→ **WHAT TO WORK ON**: Find the line in the material below that contains "IC110: DAC5571 -> AD5602", then give it again, with all later lines, exactly as shown.

→ **PROVIDED INFORMATION**:
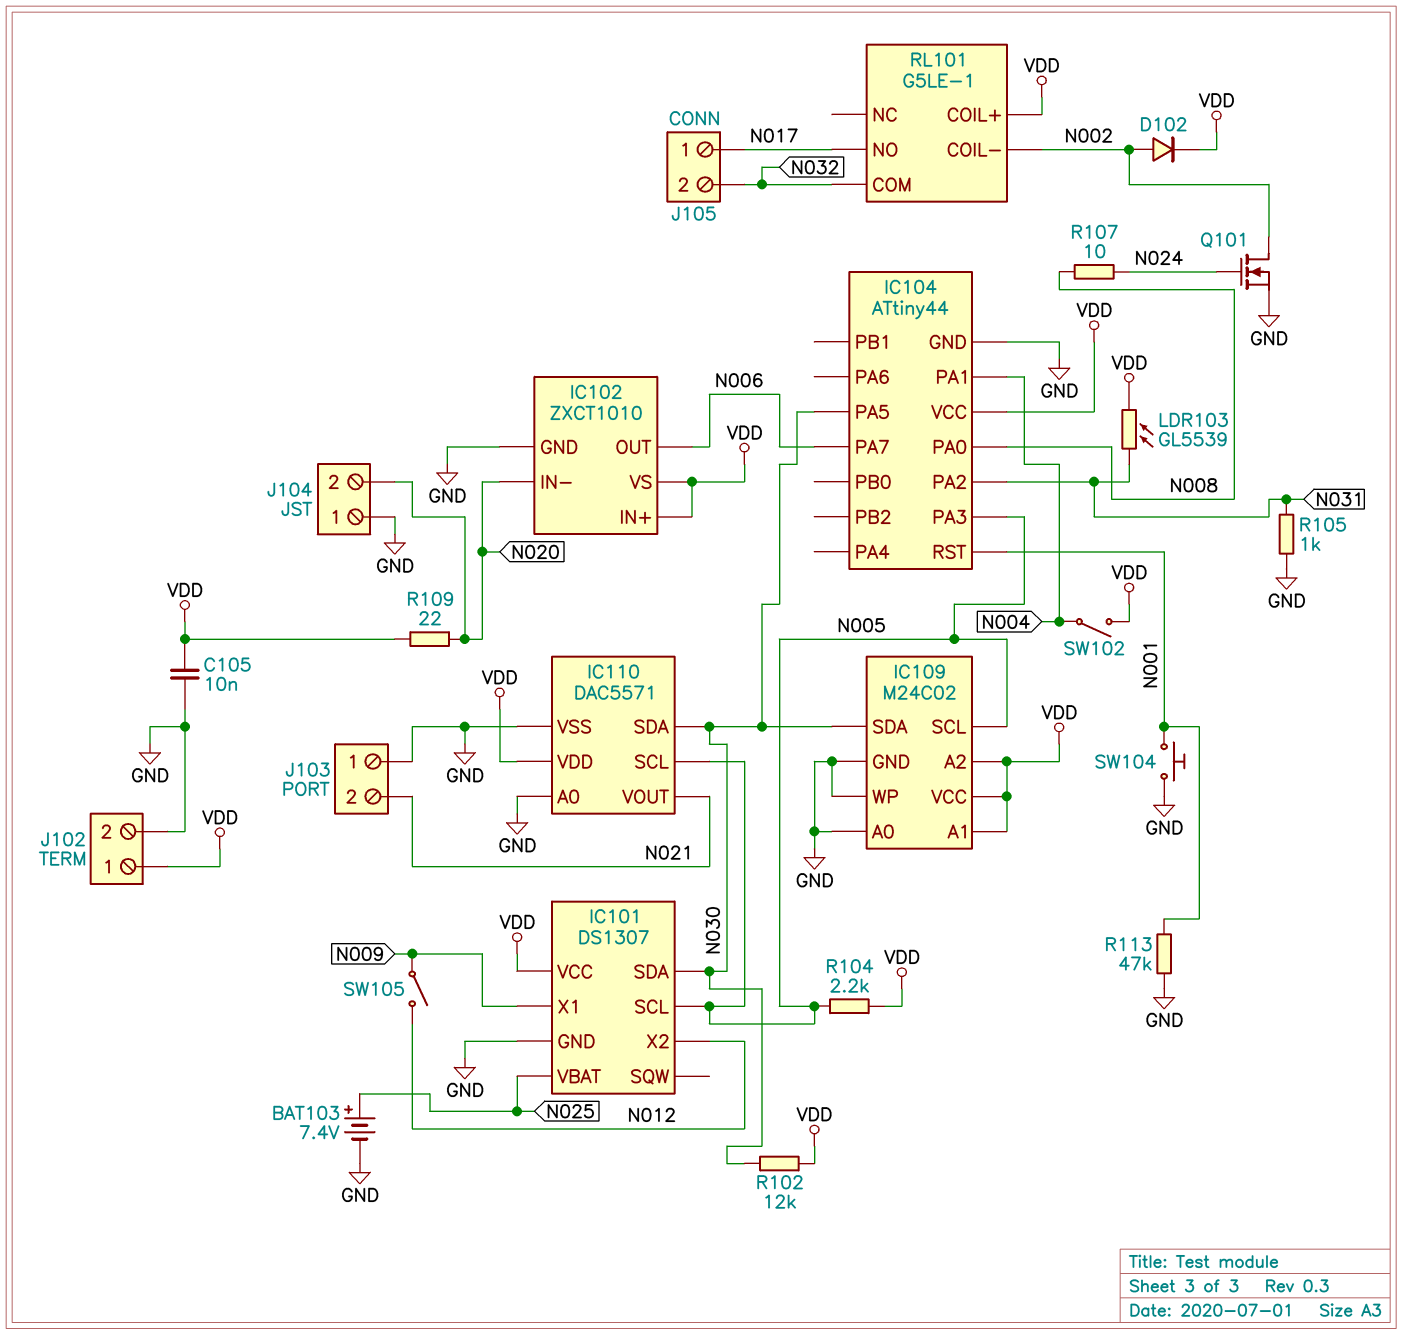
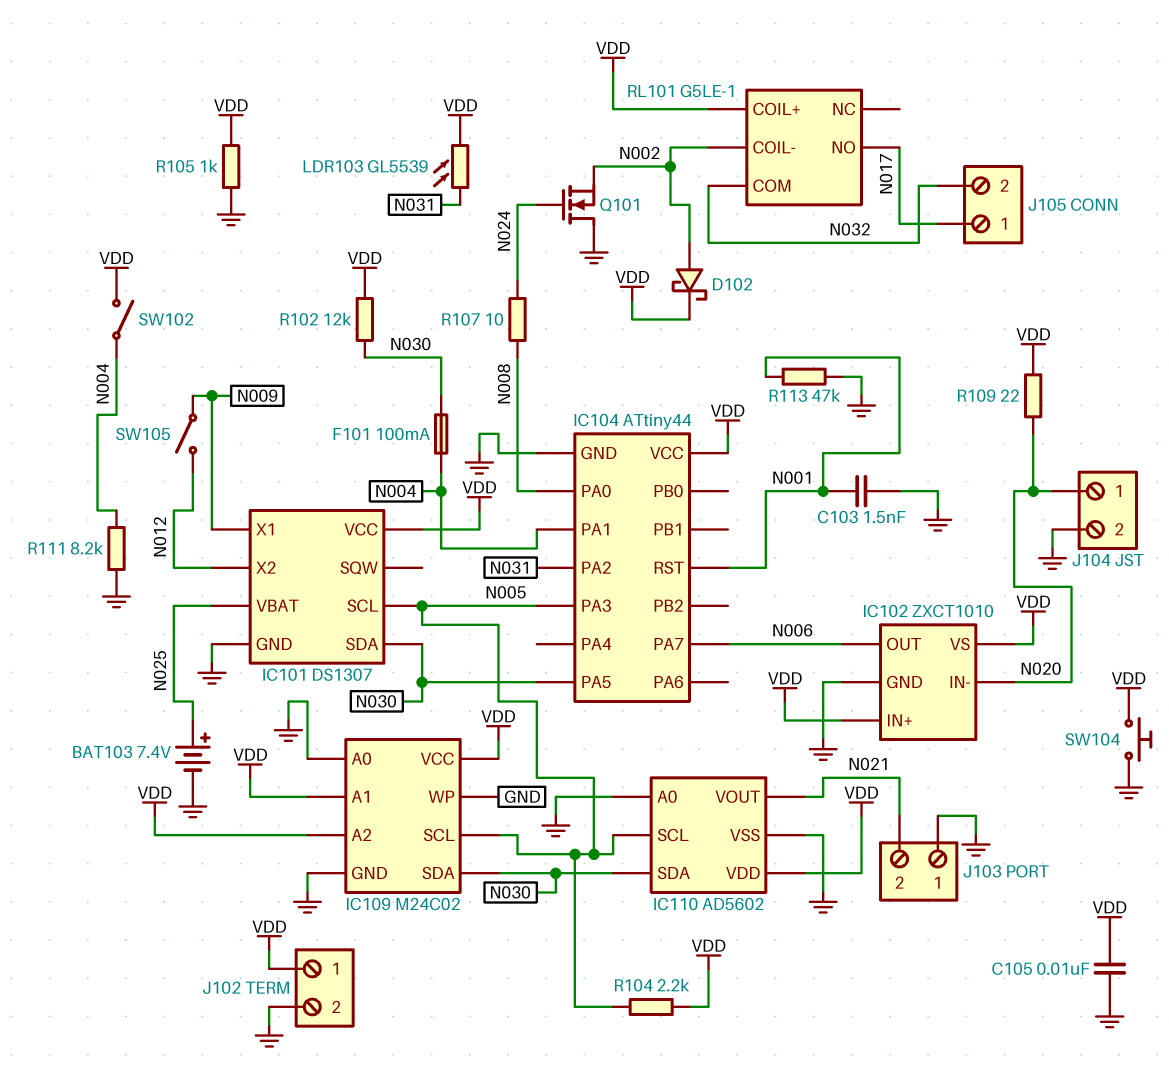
C103: none -> 1.5nF (GND, N001)
D102: diode (A N002, K VDD) -> schottky (A N002, K VDD)
F101: none -> 100mA (N004, N030)
IC110: DAC5571 -> AD5602
J104 pin 1: GND -> N020
J104 pin 2: N020 -> GND
Q101: NMOS (G N024, D N002, S GND) -> NMOS (G N024, D GND, S N002)
R105: 1k (GND, N031) -> 1k (GND, VDD)
R111: none -> 8.2k (GND, N004)
SW104: button (GND, N001) -> button (GND, VDD)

→ **RESULT OF THE TASK**:
IC110: DAC5571 -> AD5602
J104 pin 1: GND -> N020
J104 pin 2: N020 -> GND
Q101: NMOS (G N024, D N002, S GND) -> NMOS (G N024, D GND, S N002)
R105: 1k (GND, N031) -> 1k (GND, VDD)
R111: none -> 8.2k (GND, N004)
SW104: button (GND, N001) -> button (GND, VDD)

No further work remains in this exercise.